Change detection data
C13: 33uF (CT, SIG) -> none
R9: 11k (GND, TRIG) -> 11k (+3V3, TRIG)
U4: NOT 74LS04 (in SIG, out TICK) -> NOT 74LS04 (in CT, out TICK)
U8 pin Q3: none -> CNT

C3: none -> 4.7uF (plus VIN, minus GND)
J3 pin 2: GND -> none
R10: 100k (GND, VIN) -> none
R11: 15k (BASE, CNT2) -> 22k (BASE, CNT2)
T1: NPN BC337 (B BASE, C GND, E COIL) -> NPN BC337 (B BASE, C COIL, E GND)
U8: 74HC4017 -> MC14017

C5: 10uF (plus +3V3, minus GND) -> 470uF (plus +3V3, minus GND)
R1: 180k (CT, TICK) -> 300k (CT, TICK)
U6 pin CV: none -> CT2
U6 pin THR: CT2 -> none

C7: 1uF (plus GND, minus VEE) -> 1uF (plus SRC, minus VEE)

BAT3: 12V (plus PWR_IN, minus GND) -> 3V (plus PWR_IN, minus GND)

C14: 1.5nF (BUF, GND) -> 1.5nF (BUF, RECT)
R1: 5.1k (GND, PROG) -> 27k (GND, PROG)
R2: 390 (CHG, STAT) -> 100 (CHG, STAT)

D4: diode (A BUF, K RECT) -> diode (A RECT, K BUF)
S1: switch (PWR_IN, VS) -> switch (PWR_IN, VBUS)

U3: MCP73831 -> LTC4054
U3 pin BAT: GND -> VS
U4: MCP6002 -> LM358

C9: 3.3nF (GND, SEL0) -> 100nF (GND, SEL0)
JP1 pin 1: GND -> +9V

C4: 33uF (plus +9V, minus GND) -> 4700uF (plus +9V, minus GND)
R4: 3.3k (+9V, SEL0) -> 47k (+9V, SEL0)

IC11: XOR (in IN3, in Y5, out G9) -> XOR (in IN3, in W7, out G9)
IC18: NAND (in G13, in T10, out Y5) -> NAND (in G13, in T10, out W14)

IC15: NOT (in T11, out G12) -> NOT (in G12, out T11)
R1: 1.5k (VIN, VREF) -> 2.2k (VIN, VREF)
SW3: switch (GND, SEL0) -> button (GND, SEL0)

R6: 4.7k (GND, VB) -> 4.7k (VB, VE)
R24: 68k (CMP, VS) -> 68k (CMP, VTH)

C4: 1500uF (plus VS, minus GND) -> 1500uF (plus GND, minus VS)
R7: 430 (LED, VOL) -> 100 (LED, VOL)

▶ [To do]: Each line shown above needs to be transcribed exactly.

▶ [Expected answer]:
C13: 33uF (CT, SIG) -> none
R9: 11k (GND, TRIG) -> 11k (+3V3, TRIG)
U4: NOT 74LS04 (in SIG, out TICK) -> NOT 74LS04 (in CT, out TICK)
U8 pin Q3: none -> CNT

C3: none -> 4.7uF (plus VIN, minus GND)
J3 pin 2: GND -> none
R10: 100k (GND, VIN) -> none
R11: 15k (BASE, CNT2) -> 22k (BASE, CNT2)
T1: NPN BC337 (B BASE, C GND, E COIL) -> NPN BC337 (B BASE, C COIL, E GND)
U8: 74HC4017 -> MC14017

C5: 10uF (plus +3V3, minus GND) -> 470uF (plus +3V3, minus GND)
R1: 180k (CT, TICK) -> 300k (CT, TICK)
U6 pin CV: none -> CT2
U6 pin THR: CT2 -> none

C7: 1uF (plus GND, minus VEE) -> 1uF (plus SRC, minus VEE)

BAT3: 12V (plus PWR_IN, minus GND) -> 3V (plus PWR_IN, minus GND)

C14: 1.5nF (BUF, GND) -> 1.5nF (BUF, RECT)
R1: 5.1k (GND, PROG) -> 27k (GND, PROG)
R2: 390 (CHG, STAT) -> 100 (CHG, STAT)

D4: diode (A BUF, K RECT) -> diode (A RECT, K BUF)
S1: switch (PWR_IN, VS) -> switch (PWR_IN, VBUS)

U3: MCP73831 -> LTC4054
U3 pin BAT: GND -> VS
U4: MCP6002 -> LM358

C9: 3.3nF (GND, SEL0) -> 100nF (GND, SEL0)
JP1 pin 1: GND -> +9V

C4: 33uF (plus +9V, minus GND) -> 4700uF (plus +9V, minus GND)
R4: 3.3k (+9V, SEL0) -> 47k (+9V, SEL0)

IC11: XOR (in IN3, in Y5, out G9) -> XOR (in IN3, in W7, out G9)
IC18: NAND (in G13, in T10, out Y5) -> NAND (in G13, in T10, out W14)

IC15: NOT (in T11, out G12) -> NOT (in G12, out T11)
R1: 1.5k (VIN, VREF) -> 2.2k (VIN, VREF)
SW3: switch (GND, SEL0) -> button (GND, SEL0)

R6: 4.7k (GND, VB) -> 4.7k (VB, VE)
R24: 68k (CMP, VS) -> 68k (CMP, VTH)

C4: 1500uF (plus VS, minus GND) -> 1500uF (plus GND, minus VS)
R7: 430 (LED, VOL) -> 100 (LED, VOL)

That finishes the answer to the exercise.